_WRITTEN EXERCISE_: Collect every line in the entries below that contains the word "Violin", and copy each one as it appears.

[Stored data]

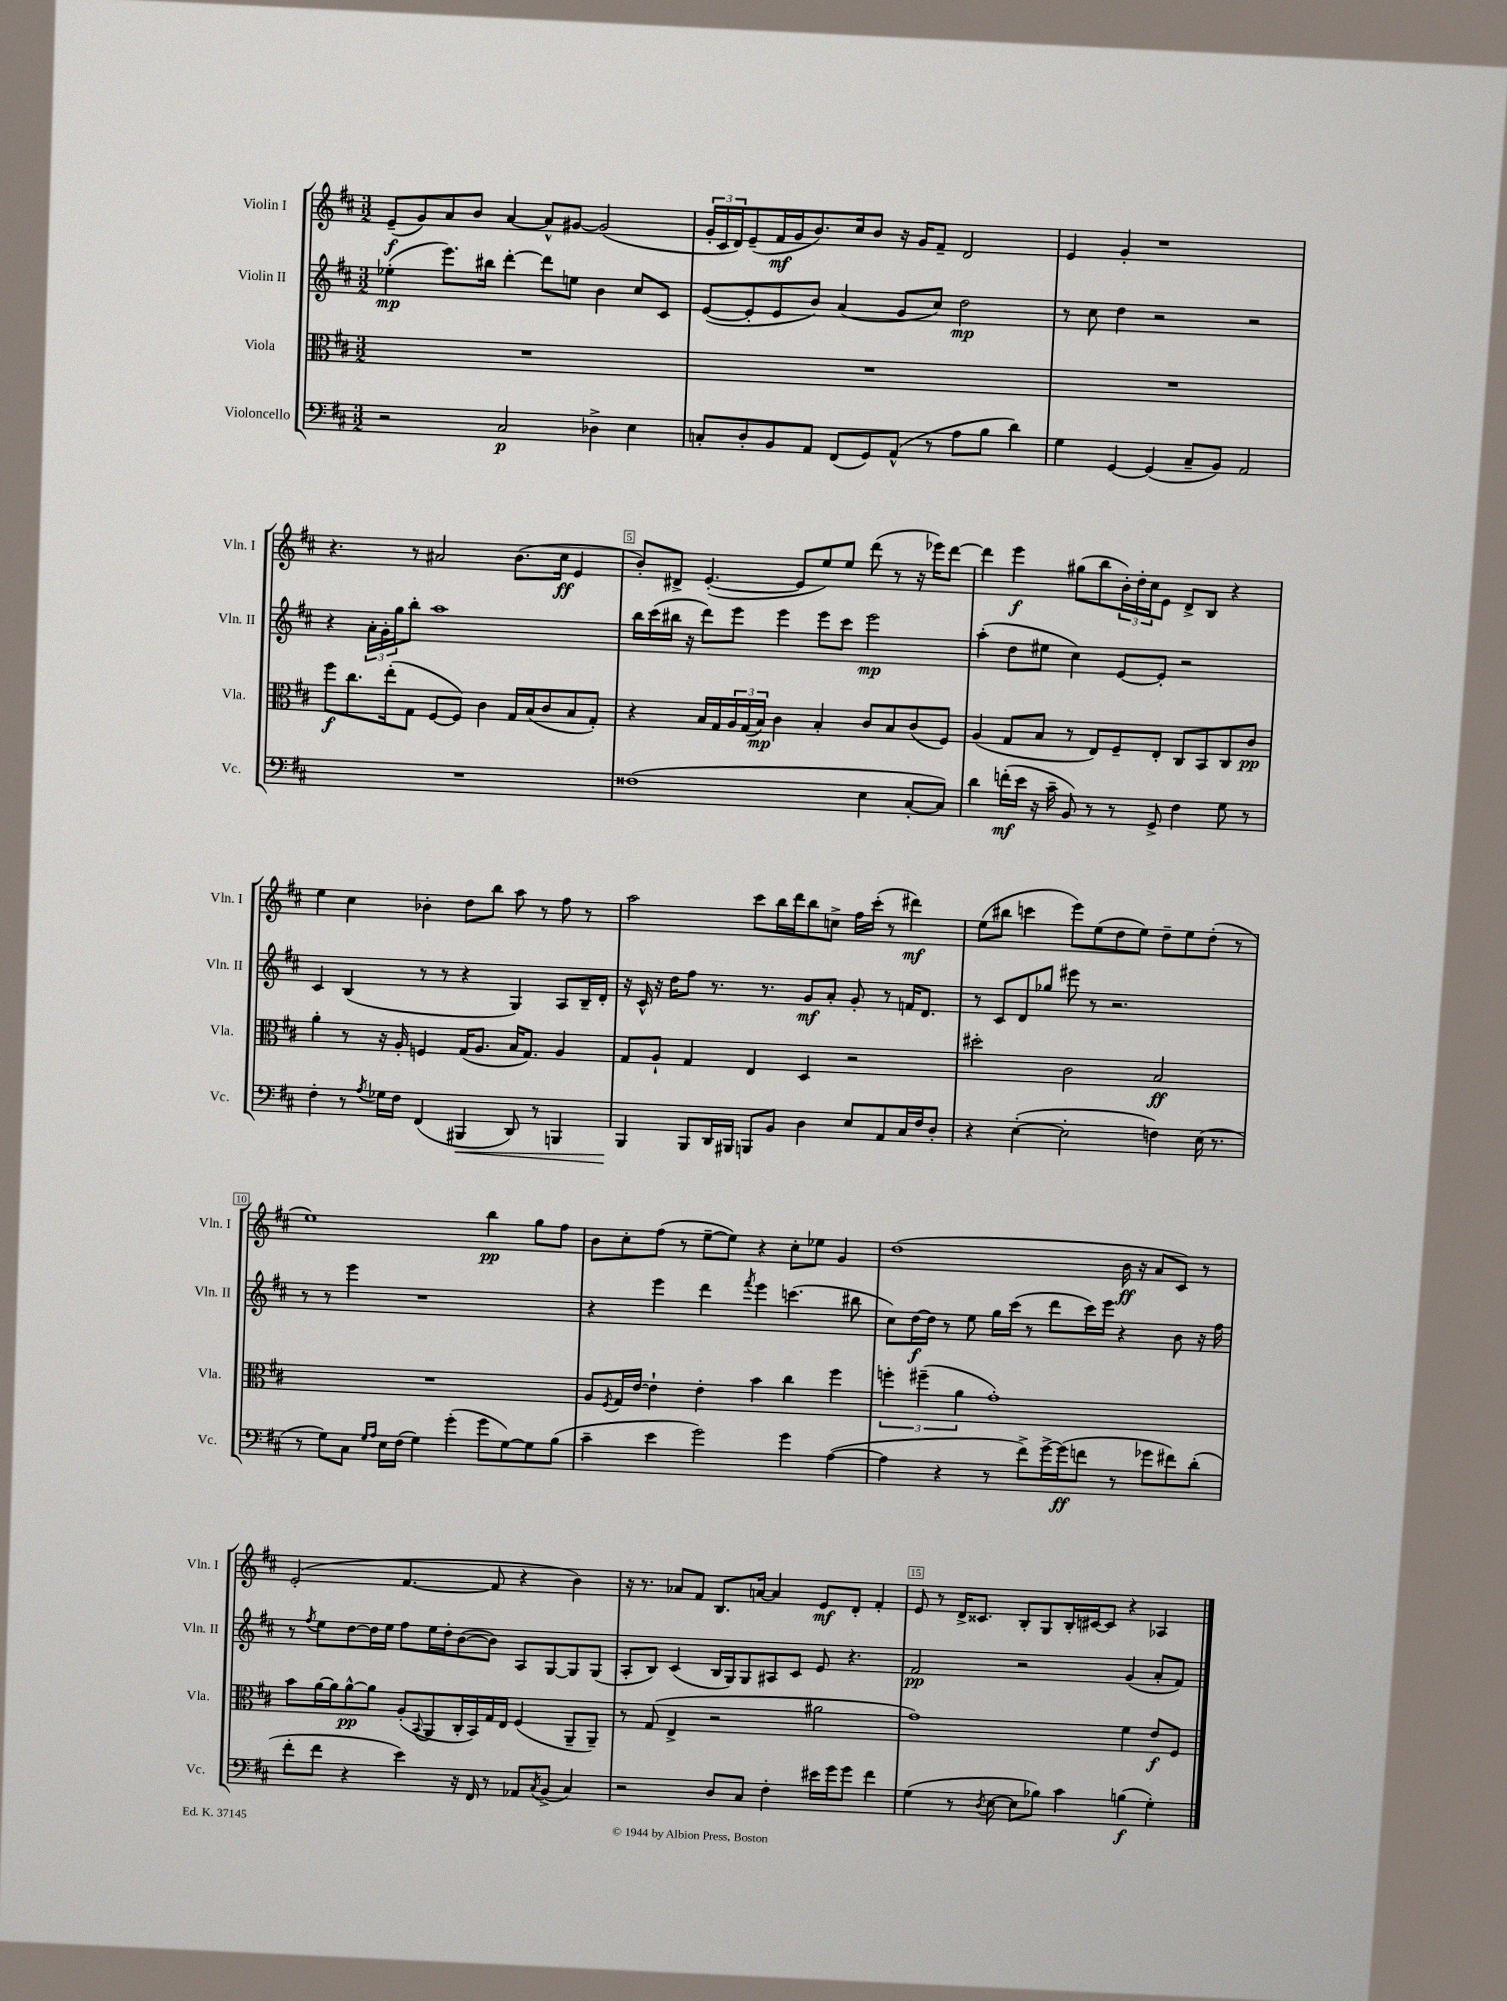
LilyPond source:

<<
\new StaffGroup <<
\new Staff = "s0" \with { instrumentName = "Violin I" shortInstrumentName = "Vln. I" } {
    \clef treble \key d \major \numericTimeSignature \time 3/2
    e'8--\f( g'8) a'8 b'8 a'4~ a'8-^ gis'8~ gis'2( |
    \tuplet 3/2 { g'16-. cis'16 d'16) } e'8--( fis'16\mf g'16 b'8.) cis''16 b'8 r16 g'16 fis'8-- d'2 |
    e'4 g'4-. r1 |
    r4. r8 ais'2 b'8.( cis''16\ff e'4 |
    b'8-.) dis'8-> e'4.~-.( e'8 e''8) e''8 d'''8( r8 r16 ees'''16) d'''8~ |
    d'''4 e'''4\f gis''8( b''8 \tuplet 3/2 { b'16-.) d''16-. cis''16 } e'8 d'8-> b8 r4 |
    e''4 cis''4 bes'4-. d''8 b''8 a''8 r8 fis''8 r8 |
    a''2 cis'''8 b''16 d'''16 b''8 c''8-> fis''16 cis'''16-.( r8 dis'''4\mf) |
    e''8( bis''8 c'''4 e'''8) e''8( d''8 e''8) d''8-- e''8 d''8-.( r8 |
    e''1) b''4\pp g''8 fis''8 |
    b'8 cis''8-. fis''8( r8 e''8~-- e''8) r4 cis''8-. ees''8 g'4 |
    d''1( b'16\ff r16 a'8 cis'8) r8 |
    e'2-.( fis'4.~ fis'8 r4 b'4) |
    r16 r8. aes'8 fis'8 b8. a'16~ a'4 e'8\mf d'8-. fis'4-. |
    e'8 r8 d'16-> cisis'8. b8-. g8 b16-. cis'16~ cis'8 r4 aes4 \bar "|." |
}
\new Staff = "s1" \with { instrumentName = "Violin II" shortInstrumentName = "Vln. II" } {
    \clef treble \key d \major \numericTimeSignature \time 3/2
    ees''4-.\mp( e'''8.) bis''16 d'''4~-. d'''8 e''8 b'4 cis''8 cis'8 |
    e'8~( e'8-. e'8 b'8) a'4( g'8 cis''8) d''2\mp |
    r8 cis''8 d''4 r2 r2 |
    r4 \tuplet 3/2 { a'16-. g'16-. g''16 } b''8-. a''1 |
    b''16 cis'''16( bis''16 r16 d'''8) e'''8 e'''4 e'''8 cis'''8 e'''2\mp |
    a''4-.( d''8 eis''8 cis''4) e'8~ e'8-. r2 |
    cis'4 b4( r8 r8 r4 g4) a8 b16-- d'16-. |
    r16 cis'16-^ r16 d''16 fis''8 r8. r8. g'8\mf a'8-. g'8-. r8 f'16 d'8. |
    r8 cis'8 d'8 ges''8 eis'''8 r8 r2. |
    r8 r8 e'''4 r1 |
    r4 e'''4 d'''4 \acciaccatura { fis'''8 } e'''4 c'''4.( bis''8 |
    cis''8) d''16~\f d''16 r8 e''8 g''16 cis'''16( r8 d'''8 cis'''16) e'''16 r4 b'8 r16 fis''16 |
    r8 \acciaccatura { fis''8 } e''8 d''8~ d''16 e''16 fis''8 e''16 d''16-. b'8~( b'8) a8 g8~ g8 g8( |
    a8-. b8) cis'4( b16 g16) g8 ais8 cis'8 e'8 r4. |
    fis'2\pp r2 g'4( a'8-. fis'8) \bar "|." |
}
\new Staff = "s2" \with { instrumentName = "Viola" shortInstrumentName = "Vla." } {
    \clef alto \key d \major \numericTimeSignature \time 3/2
    R1. |
    R1. |
    R1. |
    fis''8\f cis''8. e''16-.( g8 fis8~ fis8) cis'4 g16 b16( cis'8 b8 g8-.) |
    r4 b16 g16 \tuplet 3/2 { a16 g16( b16\mp) } cis'4 b4-. cis'8 b8 cis'8( fis8) |
    a4( g8 b8 r8 e8) fis8-- e8-. cis8 b,8 cis8 cis'8\pp |
    a'4-. r8 r16 a16-. f4 g16( a8. b16 g8.) a4 |
    g8 a8-! g4 e4 d4 r2 |
    dis''2-. cis'2 b2\ff |
    R1. |
    a8 \acciaccatura { fis8 } g16 e'16~ e'4-! e'4-. b'4 cis''4 fis''4 |
    \tuplet 3/2 { f''4-. fis''4--( a'4 } g'1-.) |
    b'8 a'16~ a'16 a'8~-^\pp a'8 a8-.( \appoggiatura { b,8 } a,8 cis16-. b,16) g16 e16 fis4( a,8-- a,8--) |
    r8 g8( e4-> r2 ais'2 |
    g'1) fis'4 e'8\f fis8 \bar "|." |
}
\new Staff = "s3" \with { instrumentName = "Violoncello" shortInstrumentName = "Vc." } {
    \clef bass \key d \major \numericTimeSignature \time 3/2
    r2 cis2\p des4-> e4 |
    c8-. d8-. b,8 a,8 fis,8( g,8) a,8-^( r8 a8 b8 d'4) |
    g4 g,4~ g,4( cis8-- b,8) a,2 |
    R1. |
    fisis1( e4 cis8~-. cis8) |
    d'4 f'16-.\mf( e'16 r16 cis'16-- b,8) r8 r8 g,8-> fis4 g8 r8 |
    fis4-. r8 \acciaccatura { a8 } ges16 fis16 fis,4( bis,,4\< d,8) r8 b,,4 |
    b,,4\! b,,8 d,16 bis,,16 b,,8 b,8 d4 e8 a,8 cis16 fis16 d8-. |
    r4 e4~-.( e2-. f4) e16( r8. |
    r8 g8) cis8 \grace { g16 a16 } e16 fis16( g4) g'4-.( g'8 g8~) g8 b8( |
    cis'4-- e'4 g'2) g'4 a4~( |
    a4 r4 r8 fis'8->) g'16~-> g'16\ff( f'8 r8 ges'8 fis'8) d'8-.( |
    fis'8-. fis'8 r4 e'4) r16 fis,16 r8 aes,8 \acciaccatura { cis8 } b,8->( cis4) |
    r2 d8 cis8 fis4-. eis'16 g'16 g'8 fis'4 |
    g4( r8 \acciaccatura { d8 } e8~ e8 bes8) cis'4 b4\f( g4-.) \bar "|." |
}
>>
>>
\layout { \context { \Score \override BarNumber.break-visibility = ##(#f #t #t) barNumberVisibility = #(every-nth-bar-number-visible 5) \override BarNumber.stencil = #(make-stencil-boxer 0.1 0.3 ly:text-interface::print) } }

_ANSWER_:
\new Staff = "s0" \with { instrumentName = "Violin I" shortInstrumentName = "Vln. I" } {
\new Staff = "s1" \with { instrumentName = "Violin II" shortInstrumentName = "Vln. II" } {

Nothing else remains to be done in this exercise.